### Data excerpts
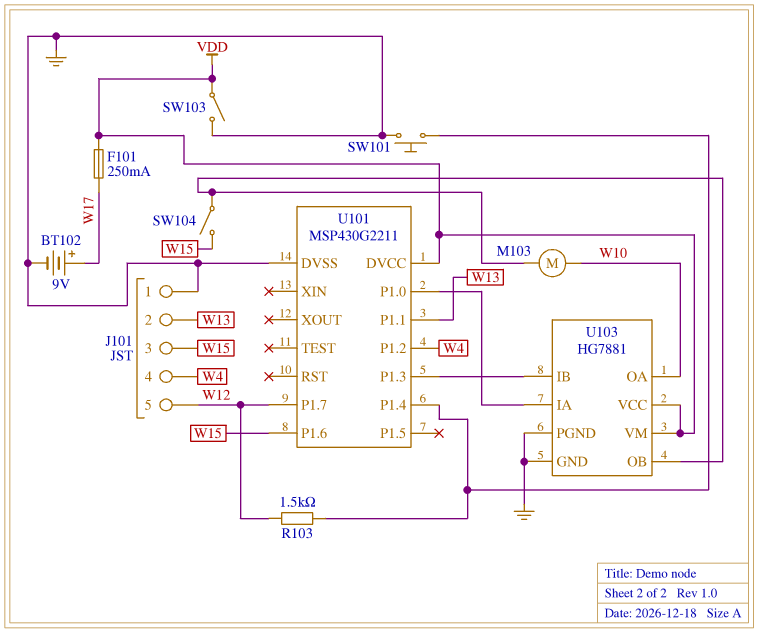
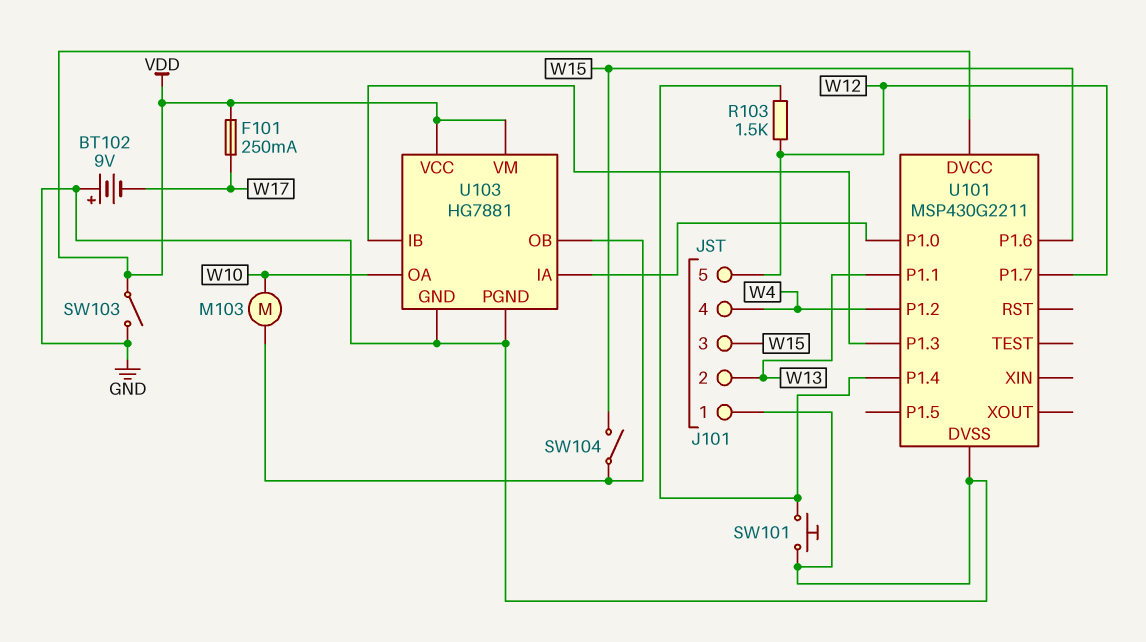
BT102: 9V (plus W17, minus GND) -> 9V (plus GND, minus W17)

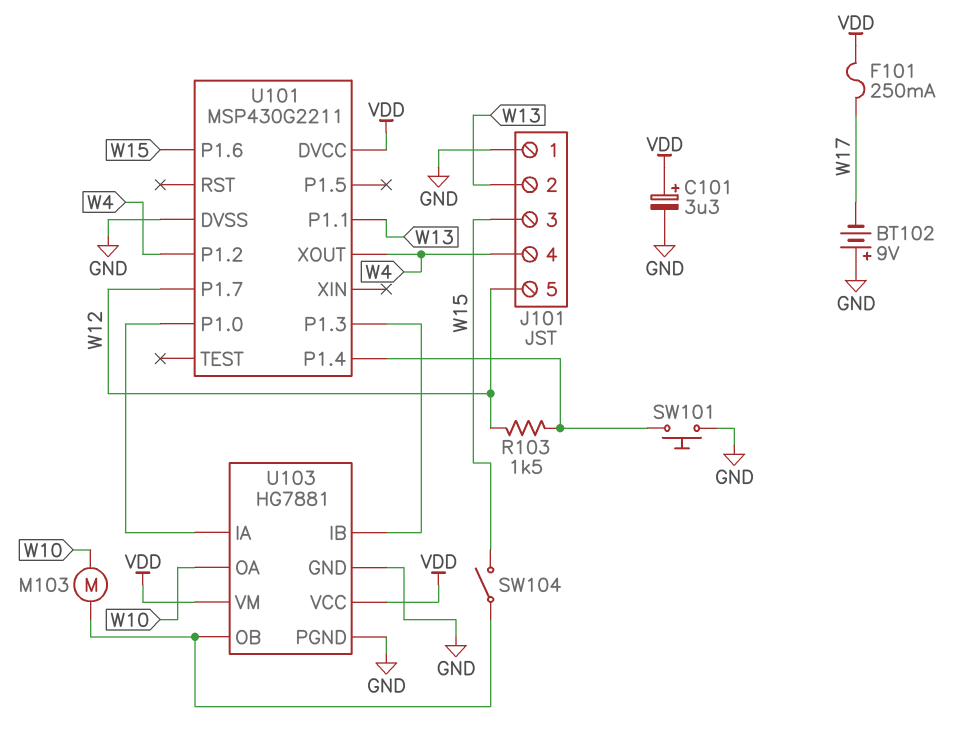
C101: none -> 3.3uF (plus VDD, minus GND)
SW103: switch (GND, VDD) -> none
U101 pin XOUT: none -> W4

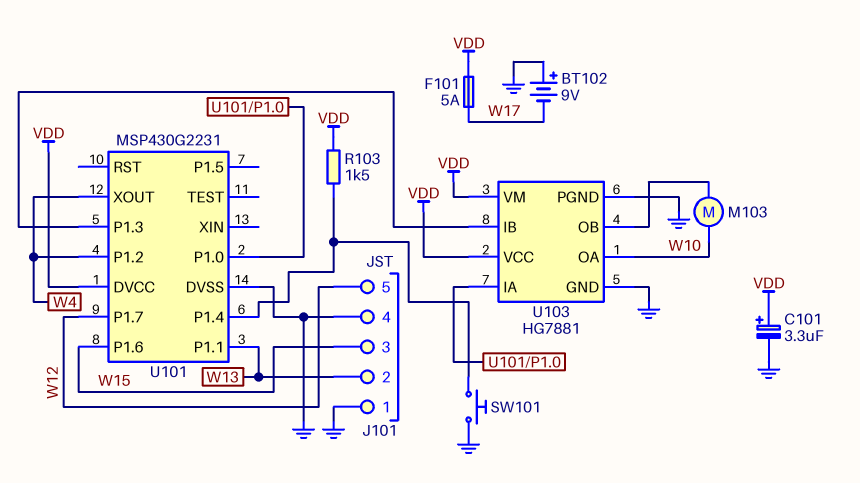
F101: 250mA (VDD, W17) -> 5A (VDD, W17)
J101 pin 4: W4 -> GND
R103: 1.5k (U101/P1.4, W12) -> 1.5k (U101/P1.4, VDD)
SW104: switch (U103/OB, W15) -> none
U101: MSP430G2211 -> MSP430G2231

### The problem
Look over the records. Copy the lines that include the word "switch".

### Output
SW103: switch (GND, VDD) -> none
SW104: switch (U103/OB, W15) -> none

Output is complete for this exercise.